╭─ Dataset section

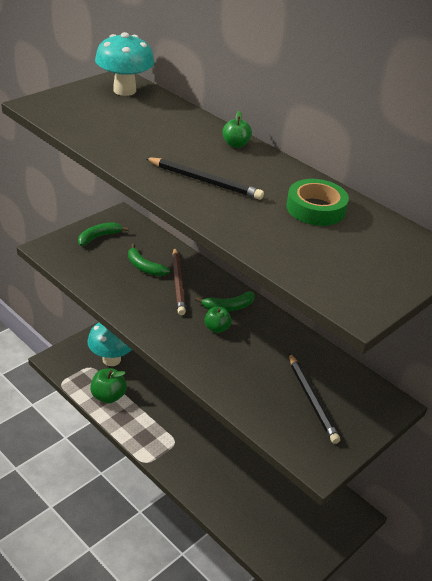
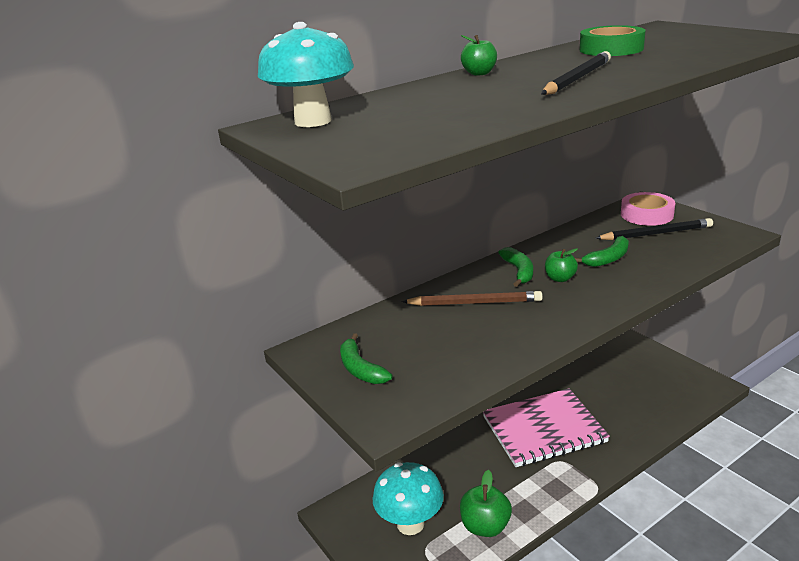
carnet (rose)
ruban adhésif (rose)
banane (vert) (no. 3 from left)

╰─

Task objective: The answer must be the data above, repeated exactly, with no pictures.

Task result:
carnet (rose)
ruban adhésif (rose)
banane (vert) (no. 3 from left)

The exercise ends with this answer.